Using the data below, copy each line that includes the word "RESET".

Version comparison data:
......

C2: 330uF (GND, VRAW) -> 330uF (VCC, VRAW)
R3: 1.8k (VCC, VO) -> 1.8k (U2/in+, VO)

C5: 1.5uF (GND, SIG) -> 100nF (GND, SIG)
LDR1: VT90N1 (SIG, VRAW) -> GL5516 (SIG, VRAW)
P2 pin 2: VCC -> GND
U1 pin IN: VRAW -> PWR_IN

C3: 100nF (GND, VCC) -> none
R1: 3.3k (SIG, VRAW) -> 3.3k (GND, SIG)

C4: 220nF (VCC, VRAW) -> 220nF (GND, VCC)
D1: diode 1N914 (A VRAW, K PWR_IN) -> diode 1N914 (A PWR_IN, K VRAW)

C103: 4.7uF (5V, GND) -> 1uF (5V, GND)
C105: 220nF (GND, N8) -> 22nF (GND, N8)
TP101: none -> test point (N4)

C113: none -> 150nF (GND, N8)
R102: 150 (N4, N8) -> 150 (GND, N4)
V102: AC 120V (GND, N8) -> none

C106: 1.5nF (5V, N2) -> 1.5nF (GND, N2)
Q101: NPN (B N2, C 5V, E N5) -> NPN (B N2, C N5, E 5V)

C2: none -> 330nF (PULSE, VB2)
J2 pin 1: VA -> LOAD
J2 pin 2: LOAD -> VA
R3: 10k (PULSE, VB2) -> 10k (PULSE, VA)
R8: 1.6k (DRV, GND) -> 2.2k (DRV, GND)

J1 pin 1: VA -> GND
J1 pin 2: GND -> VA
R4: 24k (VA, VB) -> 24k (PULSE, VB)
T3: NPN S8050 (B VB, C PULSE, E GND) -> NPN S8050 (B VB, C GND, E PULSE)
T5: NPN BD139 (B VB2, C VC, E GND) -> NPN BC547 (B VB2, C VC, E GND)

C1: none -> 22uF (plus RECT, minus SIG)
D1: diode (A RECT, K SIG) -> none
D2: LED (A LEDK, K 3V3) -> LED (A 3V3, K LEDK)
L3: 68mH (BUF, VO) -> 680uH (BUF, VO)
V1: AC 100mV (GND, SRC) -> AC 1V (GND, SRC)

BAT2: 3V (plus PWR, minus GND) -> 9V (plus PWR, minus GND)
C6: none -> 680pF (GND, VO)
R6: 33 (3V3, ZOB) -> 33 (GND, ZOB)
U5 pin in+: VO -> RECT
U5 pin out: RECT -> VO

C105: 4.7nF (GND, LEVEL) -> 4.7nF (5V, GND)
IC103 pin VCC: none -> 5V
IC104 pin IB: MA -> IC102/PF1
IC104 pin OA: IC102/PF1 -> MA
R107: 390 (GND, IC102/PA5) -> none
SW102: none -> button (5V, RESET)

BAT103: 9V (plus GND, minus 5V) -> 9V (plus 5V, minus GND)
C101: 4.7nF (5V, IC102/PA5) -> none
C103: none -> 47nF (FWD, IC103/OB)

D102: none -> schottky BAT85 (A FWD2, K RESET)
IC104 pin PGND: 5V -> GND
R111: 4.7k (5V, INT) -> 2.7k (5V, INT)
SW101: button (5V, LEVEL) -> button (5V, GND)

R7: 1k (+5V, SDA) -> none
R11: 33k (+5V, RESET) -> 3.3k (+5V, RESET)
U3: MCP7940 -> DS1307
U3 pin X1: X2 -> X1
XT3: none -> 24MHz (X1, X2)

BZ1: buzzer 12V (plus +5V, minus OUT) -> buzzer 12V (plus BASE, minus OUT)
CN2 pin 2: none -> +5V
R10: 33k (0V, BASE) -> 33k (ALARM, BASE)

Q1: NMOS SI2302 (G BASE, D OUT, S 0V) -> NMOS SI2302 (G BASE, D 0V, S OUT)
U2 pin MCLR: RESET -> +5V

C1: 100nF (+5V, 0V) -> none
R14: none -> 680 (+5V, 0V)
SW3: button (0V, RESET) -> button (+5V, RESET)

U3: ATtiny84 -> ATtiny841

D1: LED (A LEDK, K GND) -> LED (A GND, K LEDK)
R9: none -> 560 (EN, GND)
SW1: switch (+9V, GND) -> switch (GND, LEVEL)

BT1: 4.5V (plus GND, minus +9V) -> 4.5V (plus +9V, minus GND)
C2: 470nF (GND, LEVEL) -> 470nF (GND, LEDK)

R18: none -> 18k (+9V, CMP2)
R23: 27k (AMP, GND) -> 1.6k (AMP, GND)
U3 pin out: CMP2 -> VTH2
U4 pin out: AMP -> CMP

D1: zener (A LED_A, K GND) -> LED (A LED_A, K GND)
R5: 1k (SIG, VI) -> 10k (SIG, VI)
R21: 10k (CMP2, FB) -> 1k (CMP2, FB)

......

◆ **Answer**:
SW102: none -> button (5V, RESET)
D102: none -> schottky BAT85 (A FWD2, K RESET)
R11: 33k (+5V, RESET) -> 3.3k (+5V, RESET)
U2 pin MCLR: RESET -> +5V
SW3: button (0V, RESET) -> button (+5V, RESET)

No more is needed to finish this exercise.